**Task details**:
Using the listing below, retype exactly the lines starting at the one with "R4: 91k (+9V, N_5) -> 91k (N_5, U3/VBAT)" and ending at the one with "BAT2: 6V (plus", and include both.

Provided material below:

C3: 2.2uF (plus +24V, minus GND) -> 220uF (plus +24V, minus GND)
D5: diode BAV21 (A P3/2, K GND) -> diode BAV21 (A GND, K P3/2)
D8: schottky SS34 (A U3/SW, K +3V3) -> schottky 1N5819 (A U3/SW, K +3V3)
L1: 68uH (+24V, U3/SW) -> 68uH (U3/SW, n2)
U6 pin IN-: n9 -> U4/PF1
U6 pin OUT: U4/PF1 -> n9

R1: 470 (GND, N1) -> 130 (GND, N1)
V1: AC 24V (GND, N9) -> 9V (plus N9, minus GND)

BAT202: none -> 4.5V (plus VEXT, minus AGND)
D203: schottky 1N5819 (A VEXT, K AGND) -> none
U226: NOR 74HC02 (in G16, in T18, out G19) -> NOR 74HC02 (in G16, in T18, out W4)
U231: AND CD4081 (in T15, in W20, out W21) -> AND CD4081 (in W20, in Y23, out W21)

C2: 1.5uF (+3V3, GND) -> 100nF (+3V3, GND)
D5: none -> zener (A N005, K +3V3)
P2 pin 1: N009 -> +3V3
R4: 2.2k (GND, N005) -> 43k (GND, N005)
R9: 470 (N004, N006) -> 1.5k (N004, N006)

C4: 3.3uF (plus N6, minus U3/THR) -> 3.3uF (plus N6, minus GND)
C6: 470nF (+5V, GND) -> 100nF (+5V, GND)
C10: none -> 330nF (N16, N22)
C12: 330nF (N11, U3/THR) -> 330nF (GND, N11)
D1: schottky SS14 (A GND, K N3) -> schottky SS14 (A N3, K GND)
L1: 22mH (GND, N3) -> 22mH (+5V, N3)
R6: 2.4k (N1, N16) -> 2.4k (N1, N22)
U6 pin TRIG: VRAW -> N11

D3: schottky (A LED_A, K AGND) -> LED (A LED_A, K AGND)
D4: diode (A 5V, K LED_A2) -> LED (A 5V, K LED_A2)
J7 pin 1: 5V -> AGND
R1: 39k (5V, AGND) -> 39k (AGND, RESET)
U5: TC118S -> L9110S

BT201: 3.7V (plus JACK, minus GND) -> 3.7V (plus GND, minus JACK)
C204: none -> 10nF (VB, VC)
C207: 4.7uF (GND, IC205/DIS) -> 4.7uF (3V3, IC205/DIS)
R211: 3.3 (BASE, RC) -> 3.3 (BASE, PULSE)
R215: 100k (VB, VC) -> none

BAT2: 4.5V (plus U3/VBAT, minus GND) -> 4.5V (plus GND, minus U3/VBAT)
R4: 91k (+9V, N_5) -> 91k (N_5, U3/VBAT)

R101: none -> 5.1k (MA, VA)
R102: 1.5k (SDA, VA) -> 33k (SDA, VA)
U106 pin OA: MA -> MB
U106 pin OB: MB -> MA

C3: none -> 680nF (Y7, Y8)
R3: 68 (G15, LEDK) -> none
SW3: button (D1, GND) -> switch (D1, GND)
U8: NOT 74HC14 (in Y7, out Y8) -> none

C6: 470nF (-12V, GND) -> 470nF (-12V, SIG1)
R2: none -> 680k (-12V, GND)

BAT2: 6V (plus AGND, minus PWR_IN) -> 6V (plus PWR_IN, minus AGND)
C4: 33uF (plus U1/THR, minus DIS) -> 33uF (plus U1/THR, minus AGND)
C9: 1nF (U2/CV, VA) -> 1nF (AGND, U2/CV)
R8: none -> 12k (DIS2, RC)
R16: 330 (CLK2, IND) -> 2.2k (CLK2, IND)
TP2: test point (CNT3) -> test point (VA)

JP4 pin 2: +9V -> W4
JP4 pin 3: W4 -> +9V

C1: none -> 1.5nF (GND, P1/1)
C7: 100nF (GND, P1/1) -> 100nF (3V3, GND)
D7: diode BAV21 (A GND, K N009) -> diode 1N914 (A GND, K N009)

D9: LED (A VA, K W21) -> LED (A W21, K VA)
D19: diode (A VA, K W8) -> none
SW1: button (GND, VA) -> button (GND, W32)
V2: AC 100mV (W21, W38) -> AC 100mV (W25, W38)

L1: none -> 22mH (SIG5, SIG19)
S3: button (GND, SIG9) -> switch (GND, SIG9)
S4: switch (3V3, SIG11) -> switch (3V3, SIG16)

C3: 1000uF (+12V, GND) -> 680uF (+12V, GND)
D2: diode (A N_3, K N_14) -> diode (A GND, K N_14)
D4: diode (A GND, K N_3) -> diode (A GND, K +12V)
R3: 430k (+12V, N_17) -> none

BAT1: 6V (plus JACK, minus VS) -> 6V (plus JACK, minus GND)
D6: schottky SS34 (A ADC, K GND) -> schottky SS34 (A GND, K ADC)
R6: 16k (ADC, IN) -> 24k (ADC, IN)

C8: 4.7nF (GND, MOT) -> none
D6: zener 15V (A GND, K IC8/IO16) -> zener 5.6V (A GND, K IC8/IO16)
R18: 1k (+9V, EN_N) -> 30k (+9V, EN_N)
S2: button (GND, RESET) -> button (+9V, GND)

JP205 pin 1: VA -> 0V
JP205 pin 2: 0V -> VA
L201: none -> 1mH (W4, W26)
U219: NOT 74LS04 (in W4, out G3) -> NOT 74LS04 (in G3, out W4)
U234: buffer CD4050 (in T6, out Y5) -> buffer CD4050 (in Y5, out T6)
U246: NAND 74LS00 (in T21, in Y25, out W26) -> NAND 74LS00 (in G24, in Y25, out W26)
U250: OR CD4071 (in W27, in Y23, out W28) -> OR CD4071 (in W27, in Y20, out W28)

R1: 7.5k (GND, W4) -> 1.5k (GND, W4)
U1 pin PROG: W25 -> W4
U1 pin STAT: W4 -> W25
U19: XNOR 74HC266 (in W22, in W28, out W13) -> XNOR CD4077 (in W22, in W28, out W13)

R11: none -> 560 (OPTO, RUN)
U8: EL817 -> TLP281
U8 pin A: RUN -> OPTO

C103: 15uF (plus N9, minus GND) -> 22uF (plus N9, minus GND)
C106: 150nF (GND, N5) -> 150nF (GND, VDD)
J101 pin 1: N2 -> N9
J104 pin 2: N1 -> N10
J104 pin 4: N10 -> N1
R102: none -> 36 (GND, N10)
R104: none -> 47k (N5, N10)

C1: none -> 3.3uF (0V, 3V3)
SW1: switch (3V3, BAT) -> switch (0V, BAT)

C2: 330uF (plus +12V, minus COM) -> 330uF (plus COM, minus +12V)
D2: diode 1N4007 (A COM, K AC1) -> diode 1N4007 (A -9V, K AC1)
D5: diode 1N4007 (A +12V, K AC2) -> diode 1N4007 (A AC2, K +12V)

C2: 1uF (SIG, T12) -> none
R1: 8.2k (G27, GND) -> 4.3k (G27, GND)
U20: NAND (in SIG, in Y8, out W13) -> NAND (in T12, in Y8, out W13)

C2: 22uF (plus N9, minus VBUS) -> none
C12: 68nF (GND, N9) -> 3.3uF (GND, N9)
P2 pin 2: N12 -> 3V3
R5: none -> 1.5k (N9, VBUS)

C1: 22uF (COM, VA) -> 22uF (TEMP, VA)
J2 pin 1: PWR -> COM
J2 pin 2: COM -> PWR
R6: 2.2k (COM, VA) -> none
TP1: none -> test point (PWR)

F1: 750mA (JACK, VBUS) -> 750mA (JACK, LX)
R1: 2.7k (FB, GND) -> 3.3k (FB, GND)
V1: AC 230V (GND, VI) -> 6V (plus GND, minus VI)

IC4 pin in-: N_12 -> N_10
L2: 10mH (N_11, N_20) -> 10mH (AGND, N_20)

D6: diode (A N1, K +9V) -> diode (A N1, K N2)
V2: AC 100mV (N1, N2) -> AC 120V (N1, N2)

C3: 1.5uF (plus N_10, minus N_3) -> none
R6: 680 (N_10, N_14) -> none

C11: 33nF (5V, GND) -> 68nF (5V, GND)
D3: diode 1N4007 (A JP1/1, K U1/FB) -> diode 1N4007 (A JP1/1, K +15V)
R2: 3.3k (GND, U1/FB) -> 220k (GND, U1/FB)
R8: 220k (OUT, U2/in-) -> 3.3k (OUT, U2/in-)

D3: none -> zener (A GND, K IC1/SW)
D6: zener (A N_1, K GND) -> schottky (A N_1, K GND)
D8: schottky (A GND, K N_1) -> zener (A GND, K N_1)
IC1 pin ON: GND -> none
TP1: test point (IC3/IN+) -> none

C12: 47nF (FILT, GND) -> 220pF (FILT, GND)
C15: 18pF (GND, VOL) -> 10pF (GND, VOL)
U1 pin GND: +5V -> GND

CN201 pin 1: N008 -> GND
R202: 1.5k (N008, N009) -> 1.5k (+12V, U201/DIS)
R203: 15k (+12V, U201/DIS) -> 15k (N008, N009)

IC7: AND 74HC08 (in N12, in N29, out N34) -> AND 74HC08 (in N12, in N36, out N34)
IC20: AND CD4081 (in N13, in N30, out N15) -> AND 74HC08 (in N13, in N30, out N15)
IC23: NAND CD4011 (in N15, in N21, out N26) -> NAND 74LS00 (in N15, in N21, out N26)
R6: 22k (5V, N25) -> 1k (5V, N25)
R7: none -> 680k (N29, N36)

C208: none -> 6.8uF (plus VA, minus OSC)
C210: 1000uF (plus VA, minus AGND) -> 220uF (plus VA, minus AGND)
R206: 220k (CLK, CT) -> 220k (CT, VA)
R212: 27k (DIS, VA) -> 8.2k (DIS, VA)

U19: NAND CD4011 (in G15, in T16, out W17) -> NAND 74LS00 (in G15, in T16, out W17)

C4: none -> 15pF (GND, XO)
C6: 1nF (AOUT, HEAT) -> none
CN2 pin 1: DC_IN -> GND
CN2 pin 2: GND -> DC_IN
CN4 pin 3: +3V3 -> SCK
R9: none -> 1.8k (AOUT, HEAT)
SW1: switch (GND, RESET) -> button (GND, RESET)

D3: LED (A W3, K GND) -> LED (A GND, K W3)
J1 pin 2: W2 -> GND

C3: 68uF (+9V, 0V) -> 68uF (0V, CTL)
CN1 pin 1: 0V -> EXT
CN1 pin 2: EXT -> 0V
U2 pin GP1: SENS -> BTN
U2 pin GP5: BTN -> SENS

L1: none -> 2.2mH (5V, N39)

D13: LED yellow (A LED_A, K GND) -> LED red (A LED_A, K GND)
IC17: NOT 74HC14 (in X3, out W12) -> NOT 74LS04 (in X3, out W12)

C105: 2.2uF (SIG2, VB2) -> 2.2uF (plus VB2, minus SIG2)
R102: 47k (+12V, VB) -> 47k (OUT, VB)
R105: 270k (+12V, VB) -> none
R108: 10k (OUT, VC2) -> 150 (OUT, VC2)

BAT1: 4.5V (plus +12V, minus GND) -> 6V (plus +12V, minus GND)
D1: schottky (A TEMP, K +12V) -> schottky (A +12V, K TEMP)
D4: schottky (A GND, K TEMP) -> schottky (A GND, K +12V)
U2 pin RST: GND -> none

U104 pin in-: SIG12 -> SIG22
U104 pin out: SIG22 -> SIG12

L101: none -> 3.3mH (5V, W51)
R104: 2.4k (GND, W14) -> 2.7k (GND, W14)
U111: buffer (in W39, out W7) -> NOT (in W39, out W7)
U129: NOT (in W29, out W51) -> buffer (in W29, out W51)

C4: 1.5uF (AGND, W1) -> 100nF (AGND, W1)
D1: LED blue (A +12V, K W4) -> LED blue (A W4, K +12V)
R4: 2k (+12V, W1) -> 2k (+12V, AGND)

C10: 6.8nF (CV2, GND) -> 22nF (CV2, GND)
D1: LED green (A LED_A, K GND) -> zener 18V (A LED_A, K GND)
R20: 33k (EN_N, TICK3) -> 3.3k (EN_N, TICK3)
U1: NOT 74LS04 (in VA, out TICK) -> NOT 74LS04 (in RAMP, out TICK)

End of Provided material.

**Written response**:
R4: 91k (+9V, N_5) -> 91k (N_5, U3/VBAT)

R101: none -> 5.1k (MA, VA)
R102: 1.5k (SDA, VA) -> 33k (SDA, VA)
U106 pin OA: MA -> MB
U106 pin OB: MB -> MA

C3: none -> 680nF (Y7, Y8)
R3: 68 (G15, LEDK) -> none
SW3: button (D1, GND) -> switch (D1, GND)
U8: NOT 74HC14 (in Y7, out Y8) -> none

C6: 470nF (-12V, GND) -> 470nF (-12V, SIG1)
R2: none -> 680k (-12V, GND)

BAT2: 6V (plus AGND, minus PWR_IN) -> 6V (plus PWR_IN, minus AGND)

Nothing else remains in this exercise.